++++ Information given ++++
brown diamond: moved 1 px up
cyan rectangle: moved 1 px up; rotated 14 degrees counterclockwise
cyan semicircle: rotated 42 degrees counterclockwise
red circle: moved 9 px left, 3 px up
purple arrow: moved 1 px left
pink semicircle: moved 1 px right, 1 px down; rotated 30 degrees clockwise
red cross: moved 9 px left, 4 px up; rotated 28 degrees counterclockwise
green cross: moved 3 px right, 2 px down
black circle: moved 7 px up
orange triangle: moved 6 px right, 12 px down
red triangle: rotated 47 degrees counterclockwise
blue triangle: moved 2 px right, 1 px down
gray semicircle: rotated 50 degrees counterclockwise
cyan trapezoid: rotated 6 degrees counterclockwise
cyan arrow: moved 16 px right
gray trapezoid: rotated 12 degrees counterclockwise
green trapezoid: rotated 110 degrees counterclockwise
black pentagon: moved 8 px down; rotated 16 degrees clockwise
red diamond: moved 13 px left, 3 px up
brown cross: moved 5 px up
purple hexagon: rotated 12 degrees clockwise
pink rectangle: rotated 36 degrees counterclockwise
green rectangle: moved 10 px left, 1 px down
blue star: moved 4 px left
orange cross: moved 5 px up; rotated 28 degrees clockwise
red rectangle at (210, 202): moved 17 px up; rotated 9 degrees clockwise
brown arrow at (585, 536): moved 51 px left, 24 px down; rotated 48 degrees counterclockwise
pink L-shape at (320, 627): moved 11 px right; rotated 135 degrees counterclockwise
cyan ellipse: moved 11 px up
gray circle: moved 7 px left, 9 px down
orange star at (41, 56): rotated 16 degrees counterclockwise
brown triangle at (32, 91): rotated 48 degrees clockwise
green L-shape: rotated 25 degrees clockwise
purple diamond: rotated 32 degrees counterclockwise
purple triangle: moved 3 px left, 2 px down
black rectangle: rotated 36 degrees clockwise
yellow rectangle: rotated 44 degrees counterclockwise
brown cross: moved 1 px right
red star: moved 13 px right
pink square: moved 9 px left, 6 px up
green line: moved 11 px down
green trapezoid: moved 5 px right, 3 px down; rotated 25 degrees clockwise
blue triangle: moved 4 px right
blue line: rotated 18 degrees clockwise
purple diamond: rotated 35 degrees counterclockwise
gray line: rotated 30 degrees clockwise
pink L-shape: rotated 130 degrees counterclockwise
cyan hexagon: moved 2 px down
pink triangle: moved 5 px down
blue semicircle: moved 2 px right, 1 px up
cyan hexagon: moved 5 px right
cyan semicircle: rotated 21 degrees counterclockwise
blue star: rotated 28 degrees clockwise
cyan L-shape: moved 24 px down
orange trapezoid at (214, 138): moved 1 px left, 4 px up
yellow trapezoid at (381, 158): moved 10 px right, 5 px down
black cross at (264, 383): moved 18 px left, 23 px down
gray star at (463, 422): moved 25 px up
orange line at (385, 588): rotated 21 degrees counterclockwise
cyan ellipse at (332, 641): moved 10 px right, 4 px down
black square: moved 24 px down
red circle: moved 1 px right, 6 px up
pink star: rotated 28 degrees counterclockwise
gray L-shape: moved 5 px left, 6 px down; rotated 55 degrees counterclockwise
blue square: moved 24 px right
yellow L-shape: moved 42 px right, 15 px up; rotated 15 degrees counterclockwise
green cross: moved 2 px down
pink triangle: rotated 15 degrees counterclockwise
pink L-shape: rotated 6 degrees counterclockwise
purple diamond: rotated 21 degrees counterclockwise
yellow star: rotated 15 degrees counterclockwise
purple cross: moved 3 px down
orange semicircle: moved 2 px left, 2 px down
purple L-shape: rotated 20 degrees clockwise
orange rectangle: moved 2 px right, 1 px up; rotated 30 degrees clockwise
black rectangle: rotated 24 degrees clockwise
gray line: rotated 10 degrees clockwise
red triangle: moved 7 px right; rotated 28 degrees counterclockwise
++++
Directions
Starting at the first line of the records above, please copy each line exactly until you reach the line containing "cyan trapezoid: rotated". Include that line and stop there.

Answer for the task
brown diamond: moved 1 px up
cyan rectangle: moved 1 px up; rotated 14 degrees counterclockwise
cyan semicircle: rotated 42 degrees counterclockwise
red circle: moved 9 px left, 3 px up
purple arrow: moved 1 px left
pink semicircle: moved 1 px right, 1 px down; rotated 30 degrees clockwise
red cross: moved 9 px left, 4 px up; rotated 28 degrees counterclockwise
green cross: moved 3 px right, 2 px down
black circle: moved 7 px up
orange triangle: moved 6 px right, 12 px down
red triangle: rotated 47 degrees counterclockwise
blue triangle: moved 2 px right, 1 px down
gray semicircle: rotated 50 degrees counterclockwise
cyan trapezoid: rotated 6 degrees counterclockwise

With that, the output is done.